**The records:**
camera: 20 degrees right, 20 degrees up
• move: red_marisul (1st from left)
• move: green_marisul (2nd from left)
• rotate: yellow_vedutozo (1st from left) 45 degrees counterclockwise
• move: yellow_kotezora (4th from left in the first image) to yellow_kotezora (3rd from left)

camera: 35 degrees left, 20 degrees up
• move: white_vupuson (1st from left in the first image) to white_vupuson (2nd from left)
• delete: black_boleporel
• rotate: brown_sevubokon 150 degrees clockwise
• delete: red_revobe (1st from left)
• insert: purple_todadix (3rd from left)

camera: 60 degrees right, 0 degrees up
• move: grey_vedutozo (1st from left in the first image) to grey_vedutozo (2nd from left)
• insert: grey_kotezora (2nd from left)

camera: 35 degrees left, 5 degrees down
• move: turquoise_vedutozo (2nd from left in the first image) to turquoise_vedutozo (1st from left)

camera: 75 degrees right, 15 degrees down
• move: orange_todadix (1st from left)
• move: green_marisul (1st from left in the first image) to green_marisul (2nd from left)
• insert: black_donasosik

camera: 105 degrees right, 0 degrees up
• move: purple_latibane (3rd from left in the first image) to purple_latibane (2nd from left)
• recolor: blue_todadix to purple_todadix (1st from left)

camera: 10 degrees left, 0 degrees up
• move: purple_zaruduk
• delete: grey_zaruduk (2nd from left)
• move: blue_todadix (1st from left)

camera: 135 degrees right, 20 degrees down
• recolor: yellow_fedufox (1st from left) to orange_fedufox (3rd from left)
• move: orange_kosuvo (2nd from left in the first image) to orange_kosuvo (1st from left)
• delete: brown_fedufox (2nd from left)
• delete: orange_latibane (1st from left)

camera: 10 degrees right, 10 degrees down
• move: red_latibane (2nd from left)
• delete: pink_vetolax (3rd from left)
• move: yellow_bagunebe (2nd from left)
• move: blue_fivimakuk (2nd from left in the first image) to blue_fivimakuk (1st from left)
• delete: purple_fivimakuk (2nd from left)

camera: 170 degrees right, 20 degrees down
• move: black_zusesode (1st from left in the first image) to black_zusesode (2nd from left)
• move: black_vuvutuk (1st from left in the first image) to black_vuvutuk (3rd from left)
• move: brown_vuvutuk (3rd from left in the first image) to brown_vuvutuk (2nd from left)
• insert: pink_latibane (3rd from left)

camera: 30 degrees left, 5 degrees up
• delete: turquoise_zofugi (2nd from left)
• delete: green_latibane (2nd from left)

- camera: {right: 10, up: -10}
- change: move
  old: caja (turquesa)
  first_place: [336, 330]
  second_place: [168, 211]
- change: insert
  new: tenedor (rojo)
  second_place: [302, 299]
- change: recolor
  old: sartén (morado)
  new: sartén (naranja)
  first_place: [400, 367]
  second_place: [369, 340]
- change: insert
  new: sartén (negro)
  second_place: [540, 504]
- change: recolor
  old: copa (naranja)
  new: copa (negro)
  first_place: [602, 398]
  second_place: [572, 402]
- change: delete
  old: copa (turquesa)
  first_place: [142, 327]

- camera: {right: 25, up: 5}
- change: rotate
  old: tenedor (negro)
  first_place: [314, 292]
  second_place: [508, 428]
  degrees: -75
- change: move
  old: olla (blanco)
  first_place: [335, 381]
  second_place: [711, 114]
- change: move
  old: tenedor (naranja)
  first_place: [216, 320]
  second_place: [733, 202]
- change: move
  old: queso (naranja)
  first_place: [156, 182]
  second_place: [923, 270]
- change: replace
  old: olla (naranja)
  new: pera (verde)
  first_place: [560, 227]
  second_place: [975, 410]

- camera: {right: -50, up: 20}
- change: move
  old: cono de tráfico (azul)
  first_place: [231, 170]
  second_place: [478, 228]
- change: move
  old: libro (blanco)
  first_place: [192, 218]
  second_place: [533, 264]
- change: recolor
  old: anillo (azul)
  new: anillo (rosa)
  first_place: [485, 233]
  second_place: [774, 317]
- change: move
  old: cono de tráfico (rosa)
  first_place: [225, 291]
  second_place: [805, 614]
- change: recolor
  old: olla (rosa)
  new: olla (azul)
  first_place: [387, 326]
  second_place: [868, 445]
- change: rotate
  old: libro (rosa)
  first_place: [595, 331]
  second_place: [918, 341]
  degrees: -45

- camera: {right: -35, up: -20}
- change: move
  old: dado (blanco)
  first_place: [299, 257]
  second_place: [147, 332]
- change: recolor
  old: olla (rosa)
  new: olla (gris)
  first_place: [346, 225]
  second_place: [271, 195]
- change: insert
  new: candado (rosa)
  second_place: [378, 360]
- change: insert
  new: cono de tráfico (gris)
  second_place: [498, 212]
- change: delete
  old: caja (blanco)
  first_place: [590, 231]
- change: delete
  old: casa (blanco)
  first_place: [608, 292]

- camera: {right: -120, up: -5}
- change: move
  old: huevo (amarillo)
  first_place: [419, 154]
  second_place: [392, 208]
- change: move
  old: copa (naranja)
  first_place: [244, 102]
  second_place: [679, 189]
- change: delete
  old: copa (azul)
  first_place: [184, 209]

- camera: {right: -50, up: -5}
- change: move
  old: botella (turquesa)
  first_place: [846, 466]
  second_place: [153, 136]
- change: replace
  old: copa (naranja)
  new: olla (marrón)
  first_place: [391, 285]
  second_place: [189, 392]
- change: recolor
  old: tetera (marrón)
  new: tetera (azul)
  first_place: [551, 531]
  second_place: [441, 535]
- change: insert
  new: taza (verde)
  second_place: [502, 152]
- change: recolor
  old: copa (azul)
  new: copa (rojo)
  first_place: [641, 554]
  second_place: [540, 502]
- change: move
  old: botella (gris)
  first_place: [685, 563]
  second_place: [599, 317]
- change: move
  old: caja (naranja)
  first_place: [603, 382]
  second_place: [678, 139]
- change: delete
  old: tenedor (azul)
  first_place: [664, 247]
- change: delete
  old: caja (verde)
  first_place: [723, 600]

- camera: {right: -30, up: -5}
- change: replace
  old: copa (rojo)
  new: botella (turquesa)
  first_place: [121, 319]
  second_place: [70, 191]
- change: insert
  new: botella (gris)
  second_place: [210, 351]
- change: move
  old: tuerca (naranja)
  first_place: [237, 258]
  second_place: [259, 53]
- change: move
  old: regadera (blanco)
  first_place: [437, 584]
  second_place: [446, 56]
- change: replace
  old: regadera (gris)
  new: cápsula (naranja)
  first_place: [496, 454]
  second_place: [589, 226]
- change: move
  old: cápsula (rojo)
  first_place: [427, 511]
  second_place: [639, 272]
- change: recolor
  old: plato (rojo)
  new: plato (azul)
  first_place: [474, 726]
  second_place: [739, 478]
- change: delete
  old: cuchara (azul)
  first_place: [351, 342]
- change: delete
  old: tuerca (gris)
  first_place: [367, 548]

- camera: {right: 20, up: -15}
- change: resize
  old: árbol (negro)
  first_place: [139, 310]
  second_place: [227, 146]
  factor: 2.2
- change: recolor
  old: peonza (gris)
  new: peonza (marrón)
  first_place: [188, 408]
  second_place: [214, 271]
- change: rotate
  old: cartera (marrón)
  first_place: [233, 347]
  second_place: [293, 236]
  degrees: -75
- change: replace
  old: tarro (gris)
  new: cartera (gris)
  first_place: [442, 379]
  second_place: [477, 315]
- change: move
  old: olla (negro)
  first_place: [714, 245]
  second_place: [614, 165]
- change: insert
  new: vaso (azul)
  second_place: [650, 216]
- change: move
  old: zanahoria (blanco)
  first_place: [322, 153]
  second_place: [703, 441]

**Exercise details:** Everything in the listing above should be repeated exactly.

**Response box:**
camera: 20 degrees right, 20 degrees up
• move: red_marisul (1st from left)
• move: green_marisul (2nd from left)
• rotate: yellow_vedutozo (1st from left) 45 degrees counterclockwise
• move: yellow_kotezora (4th from left in the first image) to yellow_kotezora (3rd from left)

camera: 35 degrees left, 20 degrees up
• move: white_vupuson (1st from left in the first image) to white_vupuson (2nd from left)
• delete: black_boleporel
• rotate: brown_sevubokon 150 degrees clockwise
• delete: red_revobe (1st from left)
• insert: purple_todadix (3rd from left)

camera: 60 degrees right, 0 degrees up
• move: grey_vedutozo (1st from left in the first image) to grey_vedutozo (2nd from left)
• insert: grey_kotezora (2nd from left)

camera: 35 degrees left, 5 degrees down
• move: turquoise_vedutozo (2nd from left in the first image) to turquoise_vedutozo (1st from left)

camera: 75 degrees right, 15 degrees down
• move: orange_todadix (1st from left)
• move: green_marisul (1st from left in the first image) to green_marisul (2nd from left)
• insert: black_donasosik

camera: 105 degrees right, 0 degrees up
• move: purple_latibane (3rd from left in the first image) to purple_latibane (2nd from left)
• recolor: blue_todadix to purple_todadix (1st from left)

camera: 10 degrees left, 0 degrees up
• move: purple_zaruduk
• delete: grey_zaruduk (2nd from left)
• move: blue_todadix (1st from left)

camera: 135 degrees right, 20 degrees down
• recolor: yellow_fedufox (1st from left) to orange_fedufox (3rd from left)
• move: orange_kosuvo (2nd from left in the first image) to orange_kosuvo (1st from left)
• delete: brown_fedufox (2nd from left)
• delete: orange_latibane (1st from left)

camera: 10 degrees right, 10 degrees down
• move: red_latibane (2nd from left)
• delete: pink_vetolax (3rd from left)
• move: yellow_bagunebe (2nd from left)
• move: blue_fivimakuk (2nd from left in the first image) to blue_fivimakuk (1st from left)
• delete: purple_fivimakuk (2nd from left)

camera: 170 degrees right, 20 degrees down
• move: black_zusesode (1st from left in the first image) to black_zusesode (2nd from left)
• move: black_vuvutuk (1st from left in the first image) to black_vuvutuk (3rd from left)
• move: brown_vuvutuk (3rd from left in the first image) to brown_vuvutuk (2nd from left)
• insert: pink_latibane (3rd from left)

camera: 30 degrees left, 5 degrees up
• delete: turquoise_zofugi (2nd from left)
• delete: green_latibane (2nd from left)

- camera: {right: 10, up: -10}
- change: move
  old: caja (turquesa)
  first_place: [336, 330]
  second_place: [168, 211]
- change: insert
  new: tenedor (rojo)
  second_place: [302, 299]
- change: recolor
  old: sartén (morado)
  new: sartén (naranja)
  first_place: [400, 367]
  second_place: [369, 340]
- change: insert
  new: sartén (negro)
  second_place: [540, 504]
- change: recolor
  old: copa (naranja)
  new: copa (negro)
  first_place: [602, 398]
  second_place: [572, 402]
- change: delete
  old: copa (turquesa)
  first_place: [142, 327]

- camera: {right: 25, up: 5}
- change: rotate
  old: tenedor (negro)
  first_place: [314, 292]
  second_place: [508, 428]
  degrees: -75
- change: move
  old: olla (blanco)
  first_place: [335, 381]
  second_place: [711, 114]
- change: move
  old: tenedor (naranja)
  first_place: [216, 320]
  second_place: [733, 202]
- change: move
  old: queso (naranja)
  first_place: [156, 182]
  second_place: [923, 270]
- change: replace
  old: olla (naranja)
  new: pera (verde)
  first_place: [560, 227]
  second_place: [975, 410]

- camera: {right: -50, up: 20}
- change: move
  old: cono de tráfico (azul)
  first_place: [231, 170]
  second_place: [478, 228]
- change: move
  old: libro (blanco)
  first_place: [192, 218]
  second_place: [533, 264]
- change: recolor
  old: anillo (azul)
  new: anillo (rosa)
  first_place: [485, 233]
  second_place: [774, 317]
- change: move
  old: cono de tráfico (rosa)
  first_place: [225, 291]
  second_place: [805, 614]
- change: recolor
  old: olla (rosa)
  new: olla (azul)
  first_place: [387, 326]
  second_place: [868, 445]
- change: rotate
  old: libro (rosa)
  first_place: [595, 331]
  second_place: [918, 341]
  degrees: -45

- camera: {right: -35, up: -20}
- change: move
  old: dado (blanco)
  first_place: [299, 257]
  second_place: [147, 332]
- change: recolor
  old: olla (rosa)
  new: olla (gris)
  first_place: [346, 225]
  second_place: [271, 195]
- change: insert
  new: candado (rosa)
  second_place: [378, 360]
- change: insert
  new: cono de tráfico (gris)
  second_place: [498, 212]
- change: delete
  old: caja (blanco)
  first_place: [590, 231]
- change: delete
  old: casa (blanco)
  first_place: [608, 292]

- camera: {right: -120, up: -5}
- change: move
  old: huevo (amarillo)
  first_place: [419, 154]
  second_place: [392, 208]
- change: move
  old: copa (naranja)
  first_place: [244, 102]
  second_place: [679, 189]
- change: delete
  old: copa (azul)
  first_place: [184, 209]

- camera: {right: -50, up: -5}
- change: move
  old: botella (turquesa)
  first_place: [846, 466]
  second_place: [153, 136]
- change: replace
  old: copa (naranja)
  new: olla (marrón)
  first_place: [391, 285]
  second_place: [189, 392]
- change: recolor
  old: tetera (marrón)
  new: tetera (azul)
  first_place: [551, 531]
  second_place: [441, 535]
- change: insert
  new: taza (verde)
  second_place: [502, 152]
- change: recolor
  old: copa (azul)
  new: copa (rojo)
  first_place: [641, 554]
  second_place: [540, 502]
- change: move
  old: botella (gris)
  first_place: [685, 563]
  second_place: [599, 317]
- change: move
  old: caja (naranja)
  first_place: [603, 382]
  second_place: [678, 139]
- change: delete
  old: tenedor (azul)
  first_place: [664, 247]
- change: delete
  old: caja (verde)
  first_place: [723, 600]

- camera: {right: -30, up: -5}
- change: replace
  old: copa (rojo)
  new: botella (turquesa)
  first_place: [121, 319]
  second_place: [70, 191]
- change: insert
  new: botella (gris)
  second_place: [210, 351]
- change: move
  old: tuerca (naranja)
  first_place: [237, 258]
  second_place: [259, 53]
- change: move
  old: regadera (blanco)
  first_place: [437, 584]
  second_place: [446, 56]
- change: replace
  old: regadera (gris)
  new: cápsula (naranja)
  first_place: [496, 454]
  second_place: [589, 226]
- change: move
  old: cápsula (rojo)
  first_place: [427, 511]
  second_place: [639, 272]
- change: recolor
  old: plato (rojo)
  new: plato (azul)
  first_place: [474, 726]
  second_place: [739, 478]
- change: delete
  old: cuchara (azul)
  first_place: [351, 342]
- change: delete
  old: tuerca (gris)
  first_place: [367, 548]

- camera: {right: 20, up: -15}
- change: resize
  old: árbol (negro)
  first_place: [139, 310]
  second_place: [227, 146]
  factor: 2.2
- change: recolor
  old: peonza (gris)
  new: peonza (marrón)
  first_place: [188, 408]
  second_place: [214, 271]
- change: rotate
  old: cartera (marrón)
  first_place: [233, 347]
  second_place: [293, 236]
  degrees: -75
- change: replace
  old: tarro (gris)
  new: cartera (gris)
  first_place: [442, 379]
  second_place: [477, 315]
- change: move
  old: olla (negro)
  first_place: [714, 245]
  second_place: [614, 165]
- change: insert
  new: vaso (azul)
  second_place: [650, 216]
- change: move
  old: zanahoria (blanco)
  first_place: [322, 153]
  second_place: [703, 441]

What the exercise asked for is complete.